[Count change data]
--- --- ---
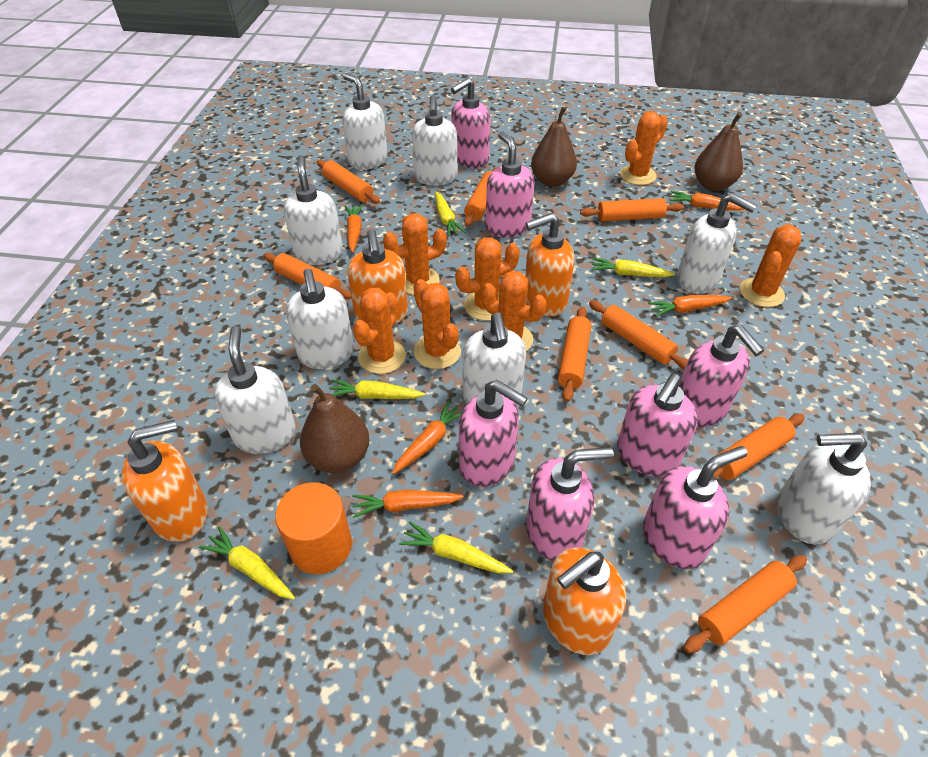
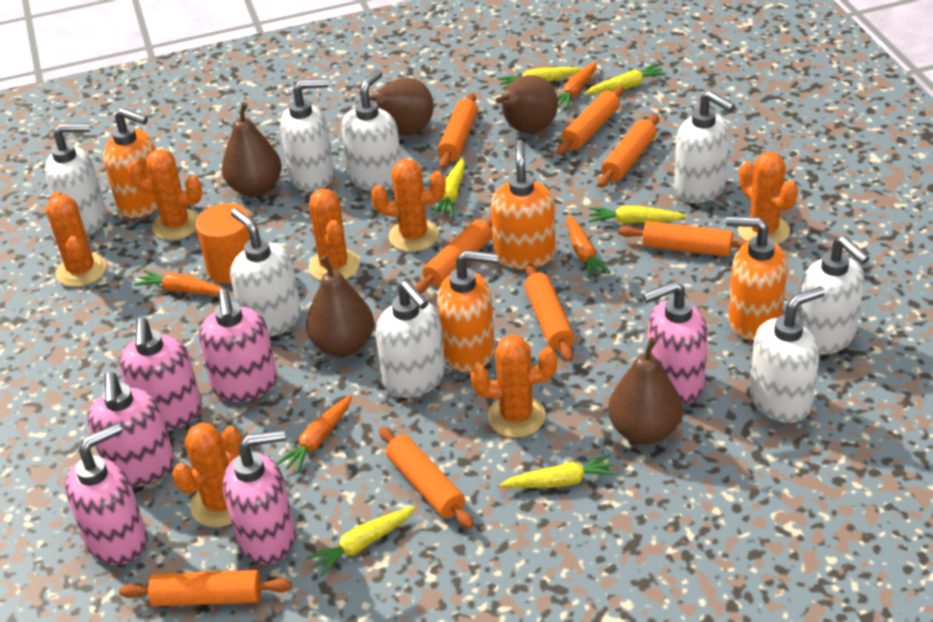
brown pear: [300,384,370,473] [531,106,577,187] [695,112,743,191] = 3 -> [222,103,282,197] [306,255,374,357] [369,78,434,135] [496,75,558,133] [608,337,682,444] = 5
orange carrot: [345,205,363,253] [352,489,463,518] [392,401,462,474] [648,295,733,317] [670,191,744,211] = 5 -> [134,270,230,295] [276,395,352,474] [557,61,597,109] [566,214,611,278] = 4
pink soap dispenser: [451,78,490,169] [459,380,528,487] [485,131,534,238] [526,447,613,561] [617,374,698,477] [643,446,748,569] [679,325,764,427] = 7 -> [65,423,147,565] [87,372,174,487] [119,317,202,430] [199,289,277,402] [223,429,295,564] [643,281,708,404] = 6
yellow carrot: [199,526,295,600] [329,379,425,399] [399,521,513,574] [435,191,466,236] [591,258,675,277] = 5 -> [306,506,416,576] [431,158,465,217] [498,67,583,90] [499,454,617,488] [585,64,667,94] [589,206,687,224] = 6

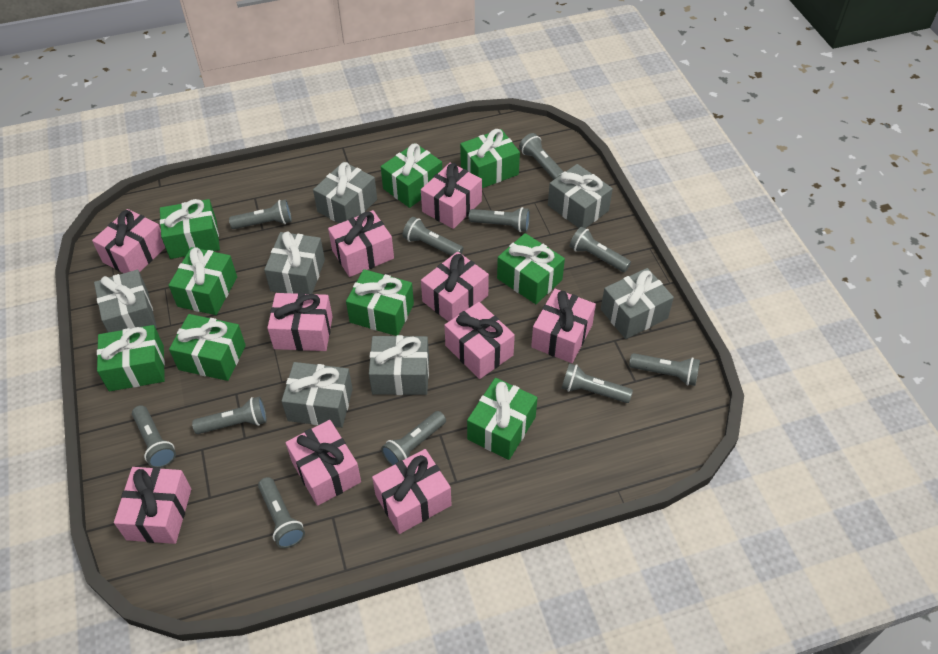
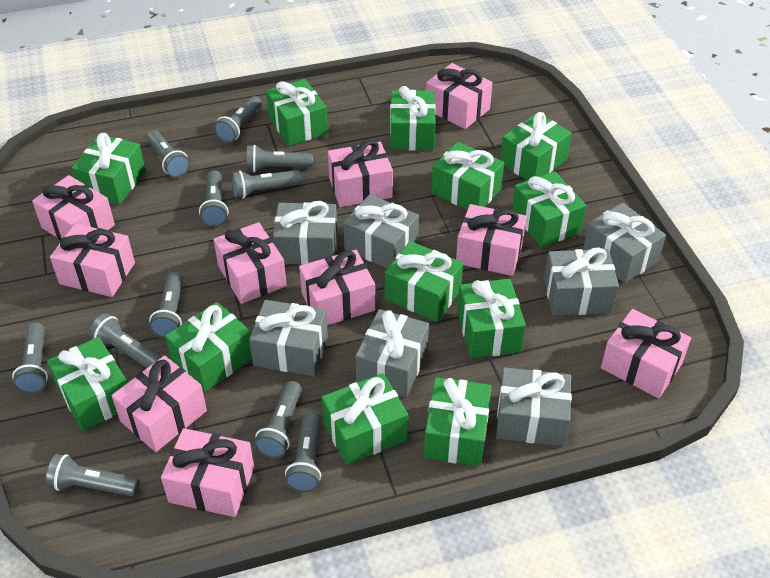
green gift: [97,325,165,391] [160,199,220,259] [168,247,237,315] [169,314,246,381] [346,269,414,336] [381,143,442,208] [460,129,520,188] [467,378,538,460] [497,233,565,304] = 9 -> [47,337,127,431] [72,133,146,205] [165,302,252,393] [266,79,328,146] [322,373,408,465] [385,241,463,322] [390,86,436,151] [424,377,492,466] [431,142,504,210] [457,279,526,358] [500,112,572,181] [512,171,586,247] = 12

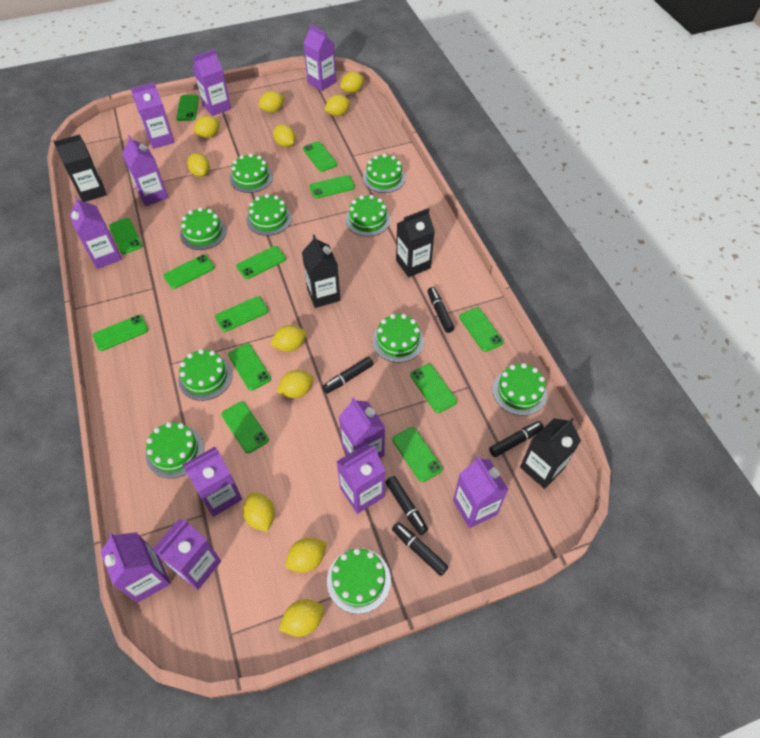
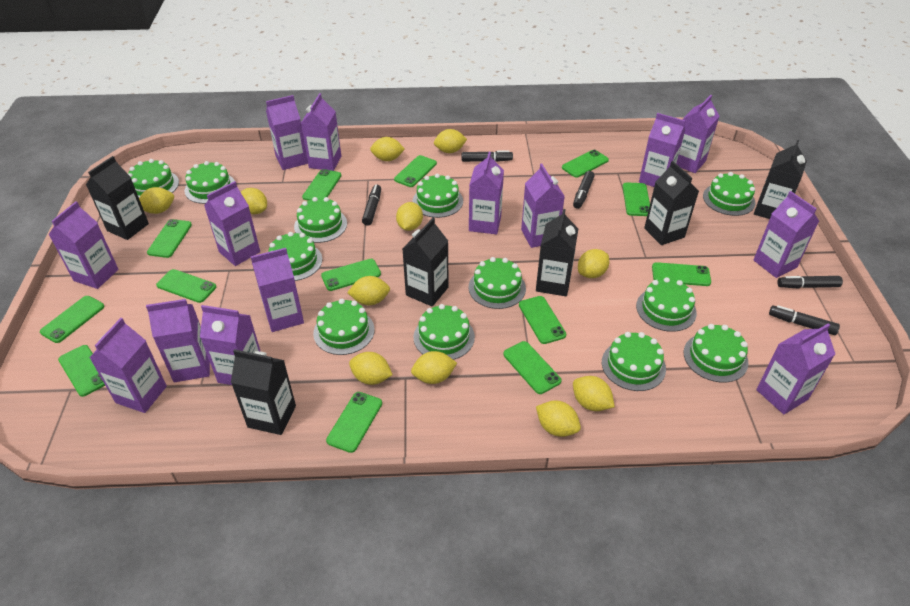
black carton: [54,134,107,202] [302,235,340,308] [396,208,435,277] [520,418,581,489] = 4 -> [86,156,149,240] [231,349,296,435] [403,218,449,307] [536,209,578,296] [644,161,699,245] [754,140,807,219] = 6
green cake: [146,422,204,478] [178,349,233,401] [180,207,227,250] [230,153,273,193] [247,194,292,236] [327,548,391,614] [345,195,391,236] [363,154,406,193] [372,314,424,363] [492,363,547,416] = 10 -> [128,159,179,198] [185,161,235,204] [268,232,322,281] [294,197,347,243] [313,299,375,355] [413,174,463,218] [413,304,475,360] [469,257,526,309] [602,332,666,391] [636,277,697,332] [684,324,749,383] [703,172,755,216] = 12
purple carton: [69,196,122,269] [100,532,170,603] [122,135,169,206] [131,82,175,149] [152,519,221,590] [183,447,242,517] [193,49,231,116] [304,24,336,91] [336,444,385,514] [339,397,385,458] [453,456,509,528] = 11 -> [48,201,118,289] [89,318,167,413] [146,299,210,382] [200,305,260,385] [204,181,260,266] [251,248,304,332] [266,95,308,170] [301,93,341,171] [469,152,504,234] [521,164,565,248] [639,113,685,187] [676,95,719,173] [753,191,819,278] [756,323,835,414] = 14

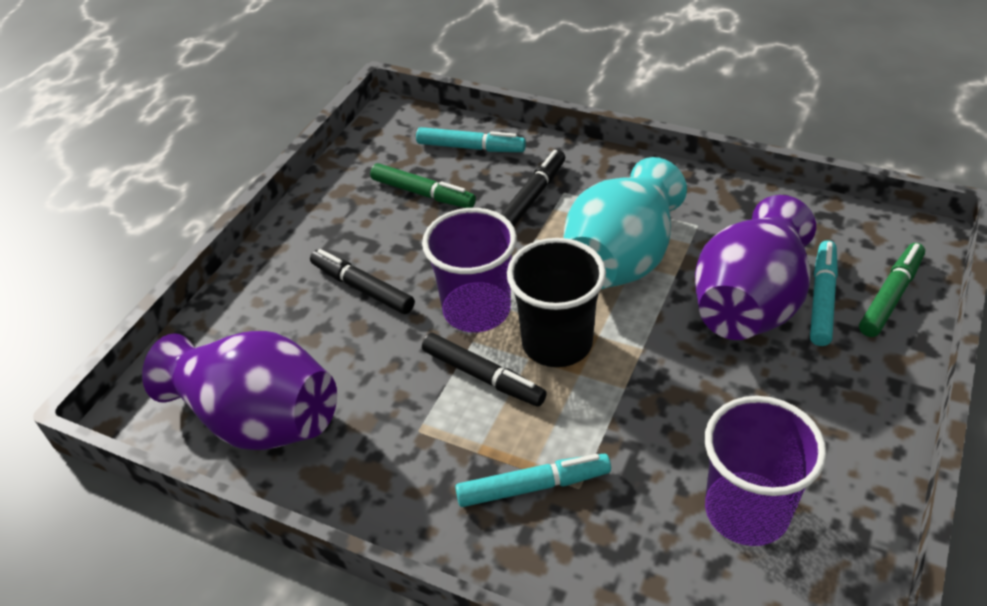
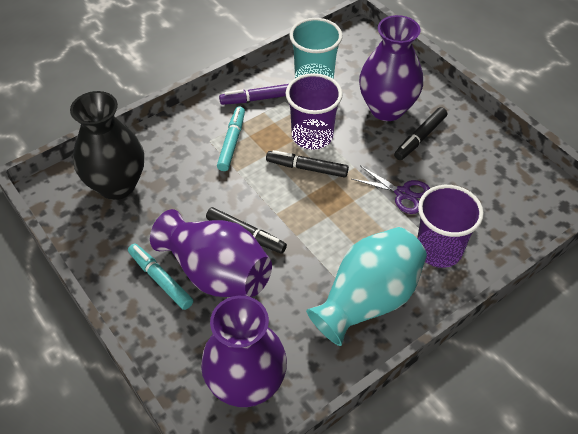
black cup: [507,238,606,367] = 1 -> none = 0
black vase: none = 0 -> [70,91,144,200] = 1
green marker: [370,163,476,208] [859,243,925,337] = 2 -> none = 0
purple marker: none = 0 -> [219,84,288,105] = 1
purple scissors: none = 0 -> [352,166,430,214] = 1
purple vase: [142,331,337,450] [695,195,816,340] = 2 -> [150,209,272,297] [201,296,287,407] [359,15,423,121] = 3
turquoise cup: none = 0 -> [289,18,342,79] = 1
turquoise marker: [416,127,526,152] [455,454,611,507] [810,240,838,346] = 3 -> [128,243,193,310] [217,106,245,171] = 2

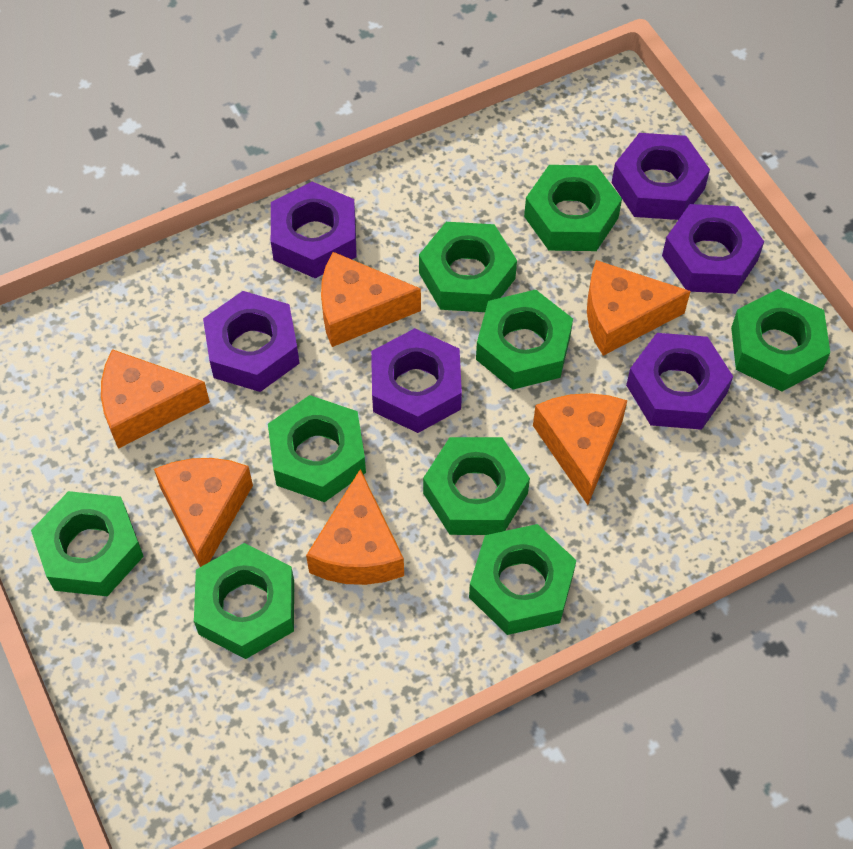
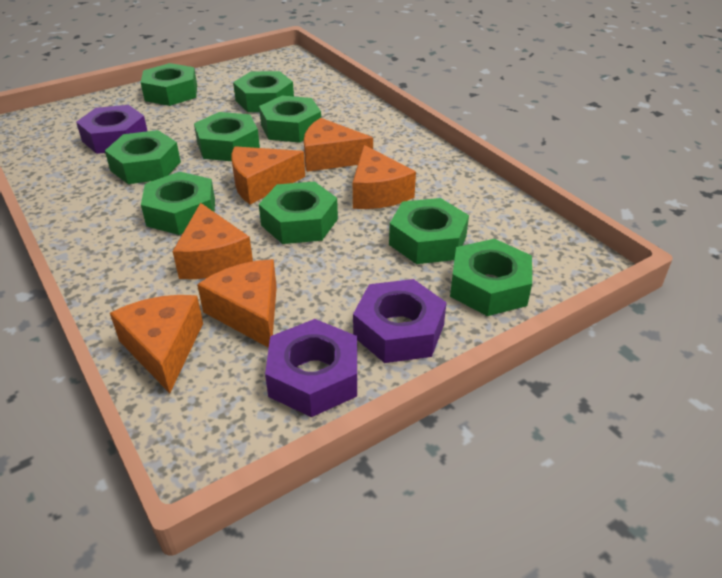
purple nut: [203,291,300,392] [271,182,357,278] [371,328,462,433] [612,133,710,220] [626,333,733,430] [662,204,764,294] = 6 -> [76,105,147,154] [265,319,357,417] [353,279,447,363] = 3

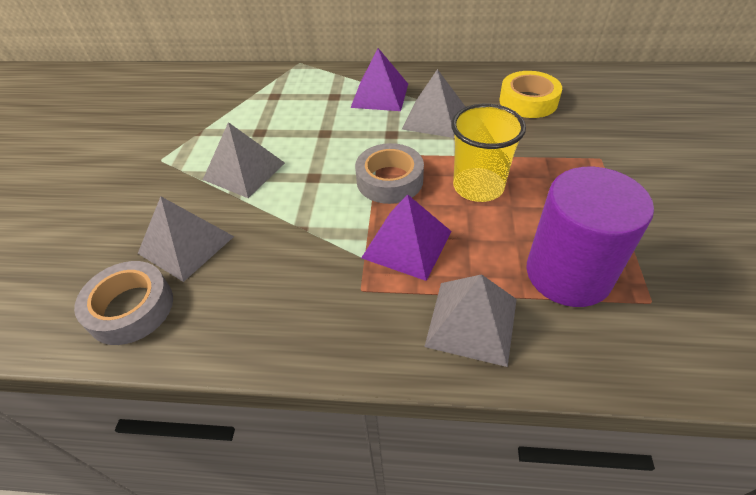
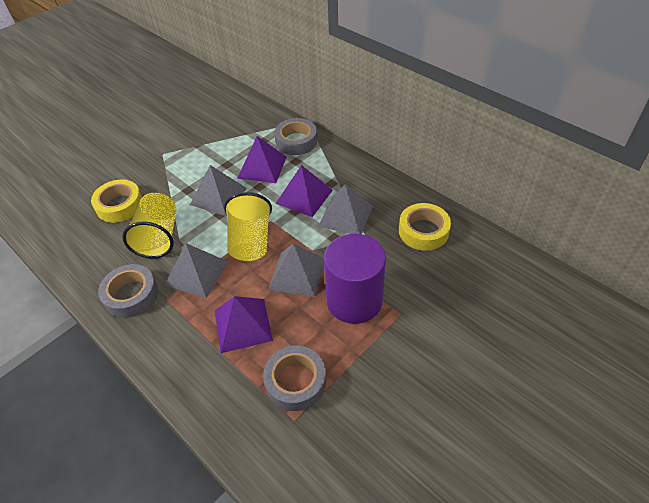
grey tape: [74,261,173,345] [355,143,424,204] = 2 -> [98,264,158,318] [263,345,326,411] [274,118,317,155] = 3
purple pyramid: [350,48,408,111] [361,194,452,281] = 2 -> [215,296,273,353] [237,136,287,183] [275,165,333,217] = 3
yellow cup: [451,104,526,202] = 1 -> [122,193,176,259] [224,192,272,261] = 2
yellow tape: [499,71,562,118] = 1 -> [91,179,142,223] [399,203,451,251] = 2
--- --- ---
Write every line above again exactly, but leave the pictures out.

brown pear: [300,384,370,473] [531,106,577,187] [695,112,743,191] = 3 -> [222,103,282,197] [306,255,374,357] [369,78,434,135] [496,75,558,133] [608,337,682,444] = 5
orange carrot: [345,205,363,253] [352,489,463,518] [392,401,462,474] [648,295,733,317] [670,191,744,211] = 5 -> [134,270,230,295] [276,395,352,474] [557,61,597,109] [566,214,611,278] = 4
pink soap dispenser: [451,78,490,169] [459,380,528,487] [485,131,534,238] [526,447,613,561] [617,374,698,477] [643,446,748,569] [679,325,764,427] = 7 -> [65,423,147,565] [87,372,174,487] [119,317,202,430] [199,289,277,402] [223,429,295,564] [643,281,708,404] = 6
yellow carrot: [199,526,295,600] [329,379,425,399] [399,521,513,574] [435,191,466,236] [591,258,675,277] = 5 -> [306,506,416,576] [431,158,465,217] [498,67,583,90] [499,454,617,488] [585,64,667,94] [589,206,687,224] = 6

green gift: [97,325,165,391] [160,199,220,259] [168,247,237,315] [169,314,246,381] [346,269,414,336] [381,143,442,208] [460,129,520,188] [467,378,538,460] [497,233,565,304] = 9 -> [47,337,127,431] [72,133,146,205] [165,302,252,393] [266,79,328,146] [322,373,408,465] [385,241,463,322] [390,86,436,151] [424,377,492,466] [431,142,504,210] [457,279,526,358] [500,112,572,181] [512,171,586,247] = 12

black carton: [54,134,107,202] [302,235,340,308] [396,208,435,277] [520,418,581,489] = 4 -> [86,156,149,240] [231,349,296,435] [403,218,449,307] [536,209,578,296] [644,161,699,245] [754,140,807,219] = 6
green cake: [146,422,204,478] [178,349,233,401] [180,207,227,250] [230,153,273,193] [247,194,292,236] [327,548,391,614] [345,195,391,236] [363,154,406,193] [372,314,424,363] [492,363,547,416] = 10 -> [128,159,179,198] [185,161,235,204] [268,232,322,281] [294,197,347,243] [313,299,375,355] [413,174,463,218] [413,304,475,360] [469,257,526,309] [602,332,666,391] [636,277,697,332] [684,324,749,383] [703,172,755,216] = 12
purple carton: [69,196,122,269] [100,532,170,603] [122,135,169,206] [131,82,175,149] [152,519,221,590] [183,447,242,517] [193,49,231,116] [304,24,336,91] [336,444,385,514] [339,397,385,458] [453,456,509,528] = 11 -> [48,201,118,289] [89,318,167,413] [146,299,210,382] [200,305,260,385] [204,181,260,266] [251,248,304,332] [266,95,308,170] [301,93,341,171] [469,152,504,234] [521,164,565,248] [639,113,685,187] [676,95,719,173] [753,191,819,278] [756,323,835,414] = 14

black cup: [507,238,606,367] = 1 -> none = 0
black vase: none = 0 -> [70,91,144,200] = 1
green marker: [370,163,476,208] [859,243,925,337] = 2 -> none = 0
purple marker: none = 0 -> [219,84,288,105] = 1
purple scissors: none = 0 -> [352,166,430,214] = 1
purple vase: [142,331,337,450] [695,195,816,340] = 2 -> [150,209,272,297] [201,296,287,407] [359,15,423,121] = 3
turquoise cup: none = 0 -> [289,18,342,79] = 1
turquoise marker: [416,127,526,152] [455,454,611,507] [810,240,838,346] = 3 -> [128,243,193,310] [217,106,245,171] = 2

purple nut: [203,291,300,392] [271,182,357,278] [371,328,462,433] [612,133,710,220] [626,333,733,430] [662,204,764,294] = 6 -> [76,105,147,154] [265,319,357,417] [353,279,447,363] = 3

grey tape: [74,261,173,345] [355,143,424,204] = 2 -> [98,264,158,318] [263,345,326,411] [274,118,317,155] = 3
purple pyramid: [350,48,408,111] [361,194,452,281] = 2 -> [215,296,273,353] [237,136,287,183] [275,165,333,217] = 3
yellow cup: [451,104,526,202] = 1 -> [122,193,176,259] [224,192,272,261] = 2
yellow tape: [499,71,562,118] = 1 -> [91,179,142,223] [399,203,451,251] = 2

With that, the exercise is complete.